TASK GOAL: Locate the string "diode" in the listing below. Copy every line where it is found.
__________
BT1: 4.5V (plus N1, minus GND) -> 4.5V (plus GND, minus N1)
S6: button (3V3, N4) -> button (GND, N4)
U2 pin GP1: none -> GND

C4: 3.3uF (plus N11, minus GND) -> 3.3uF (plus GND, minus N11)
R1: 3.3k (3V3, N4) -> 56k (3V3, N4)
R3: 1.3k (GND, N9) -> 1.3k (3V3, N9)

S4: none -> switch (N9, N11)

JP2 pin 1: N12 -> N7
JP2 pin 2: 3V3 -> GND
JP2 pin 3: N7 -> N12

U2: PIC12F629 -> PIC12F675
__________
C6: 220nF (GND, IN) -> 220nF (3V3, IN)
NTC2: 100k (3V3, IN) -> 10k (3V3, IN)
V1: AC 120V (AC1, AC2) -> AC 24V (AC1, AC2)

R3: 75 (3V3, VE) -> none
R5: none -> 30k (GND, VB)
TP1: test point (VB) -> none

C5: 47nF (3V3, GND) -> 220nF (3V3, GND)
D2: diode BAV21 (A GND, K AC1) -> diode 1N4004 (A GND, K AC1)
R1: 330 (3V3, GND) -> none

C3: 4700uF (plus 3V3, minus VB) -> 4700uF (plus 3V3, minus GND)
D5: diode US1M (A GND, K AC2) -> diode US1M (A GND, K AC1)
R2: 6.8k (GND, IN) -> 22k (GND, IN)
__________
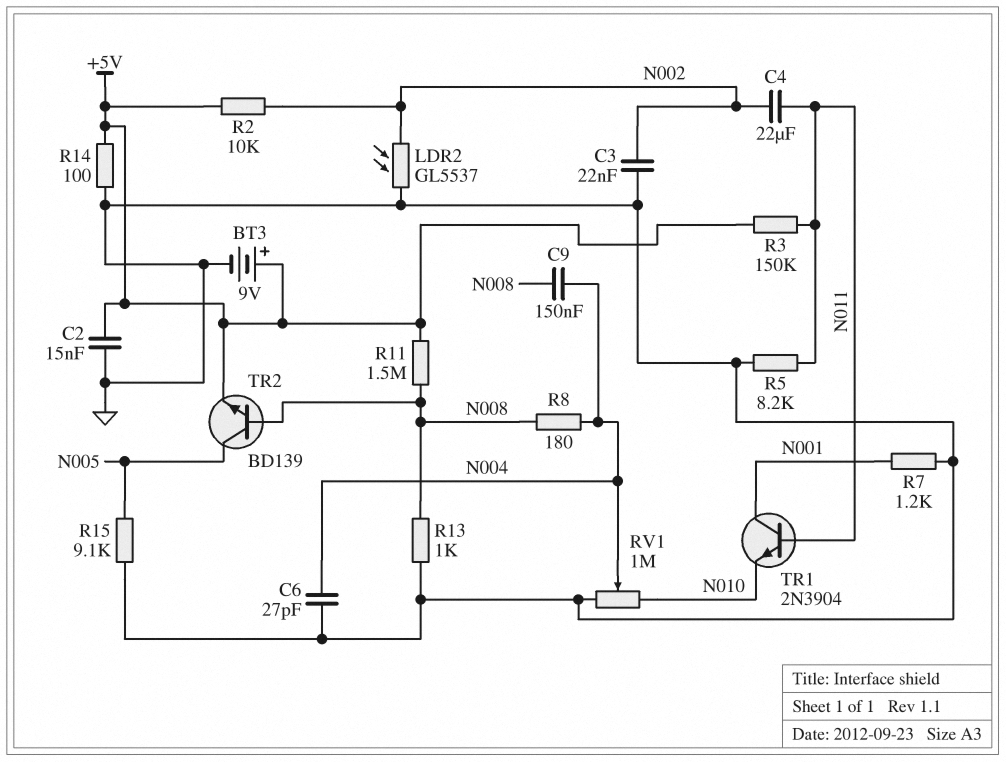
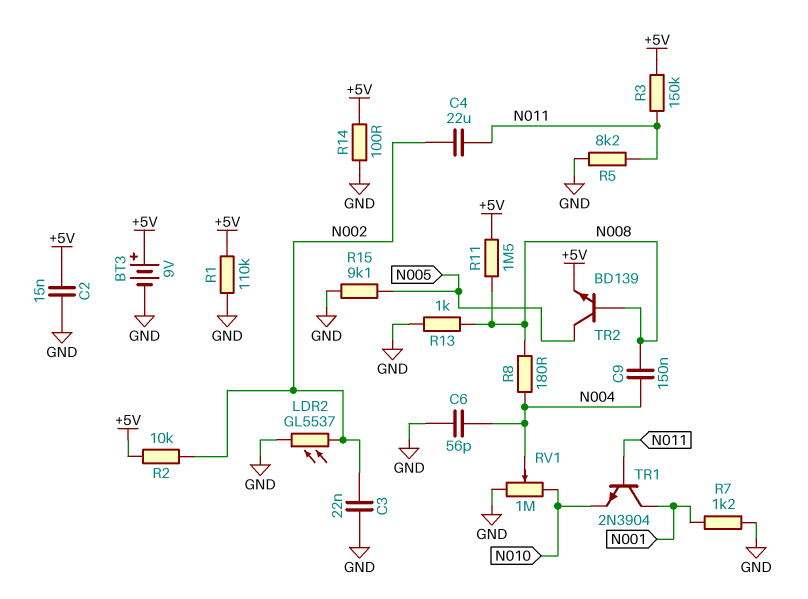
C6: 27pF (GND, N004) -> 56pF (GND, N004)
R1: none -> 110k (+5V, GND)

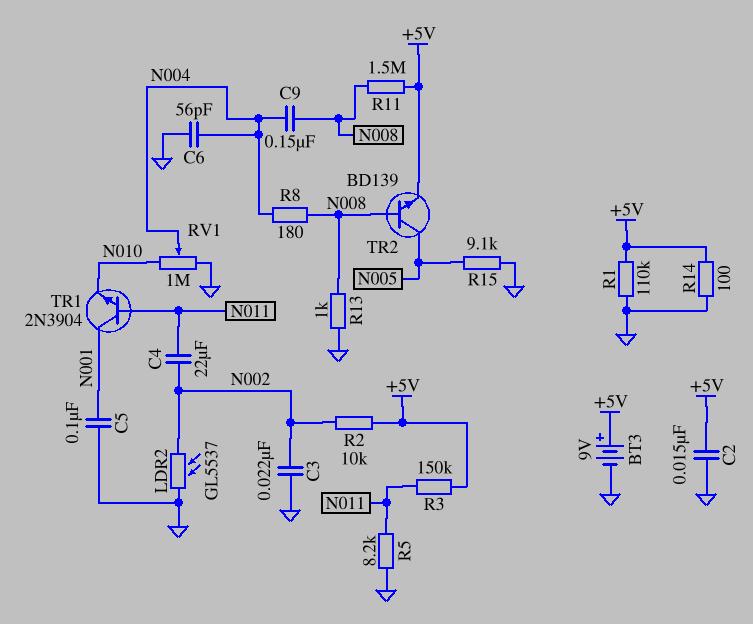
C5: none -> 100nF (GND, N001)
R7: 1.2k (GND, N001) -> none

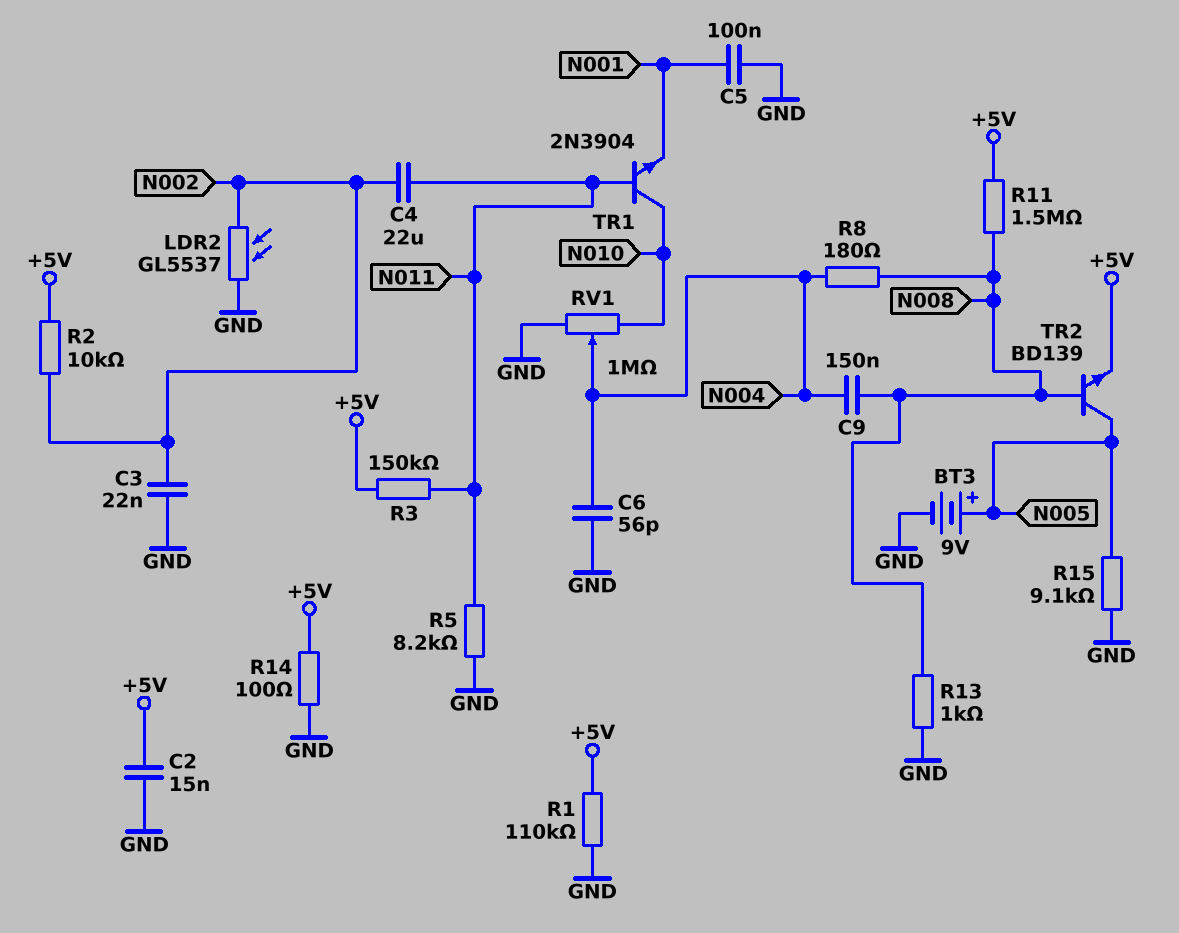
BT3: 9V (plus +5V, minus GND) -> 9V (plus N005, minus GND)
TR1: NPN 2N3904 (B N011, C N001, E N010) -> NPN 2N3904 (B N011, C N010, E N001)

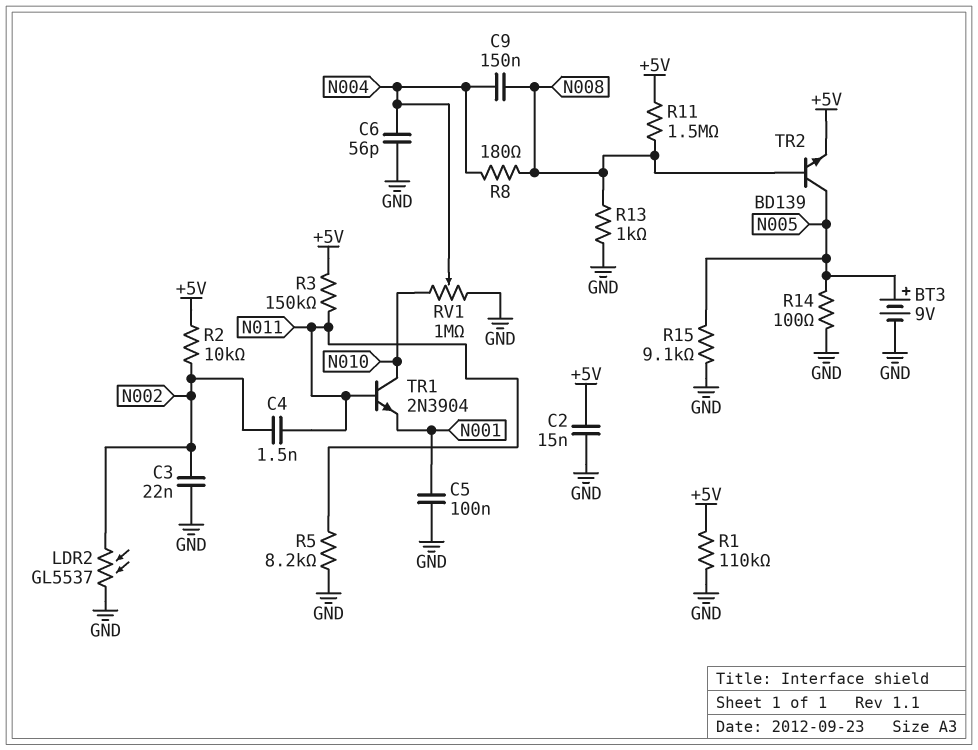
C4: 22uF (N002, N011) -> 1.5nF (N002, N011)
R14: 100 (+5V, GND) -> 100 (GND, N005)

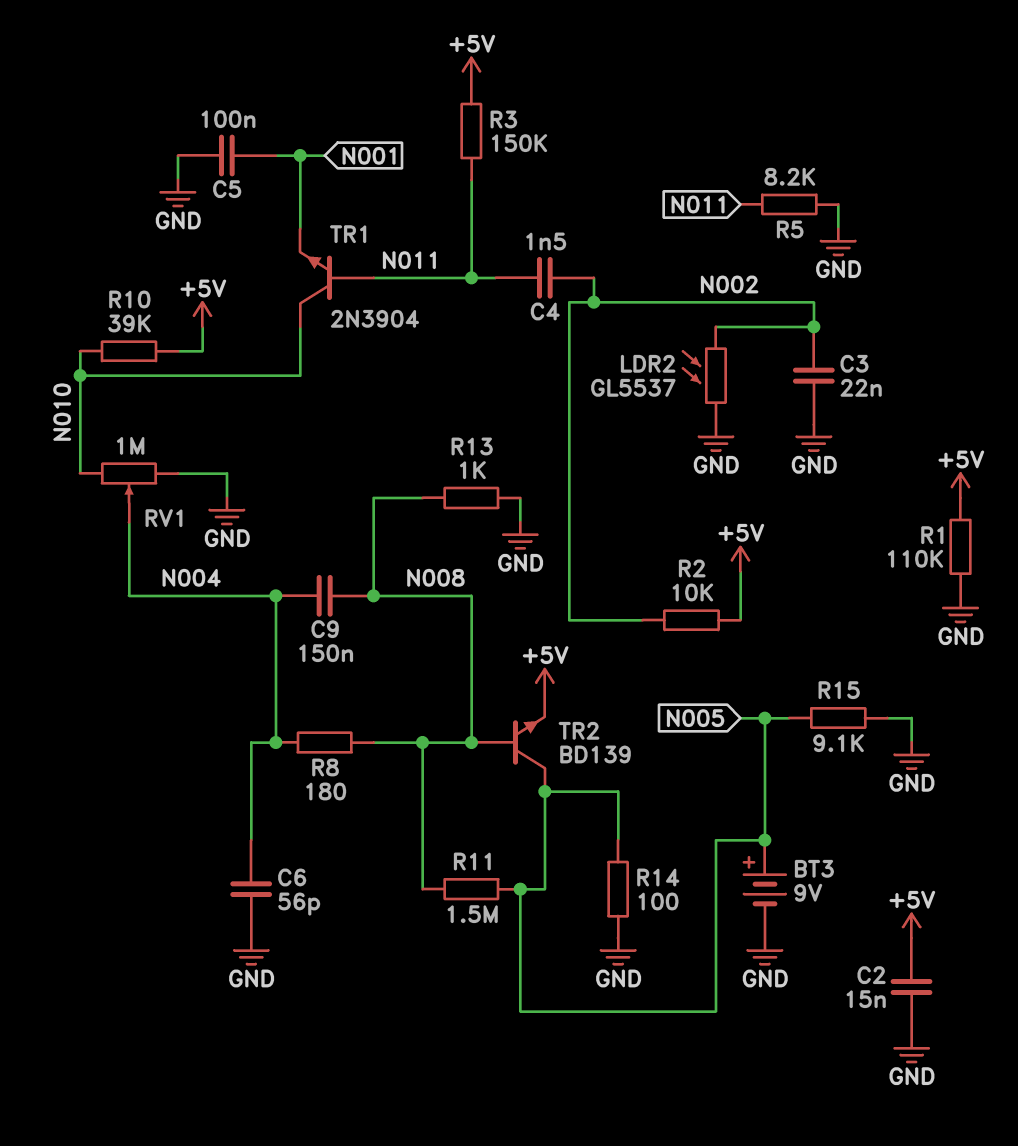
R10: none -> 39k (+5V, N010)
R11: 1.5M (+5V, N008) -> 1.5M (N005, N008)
__________
EXPECTED ANSWER:
D2: diode BAV21 (A GND, K AC1) -> diode 1N4004 (A GND, K AC1)
D5: diode US1M (A GND, K AC2) -> diode US1M (A GND, K AC1)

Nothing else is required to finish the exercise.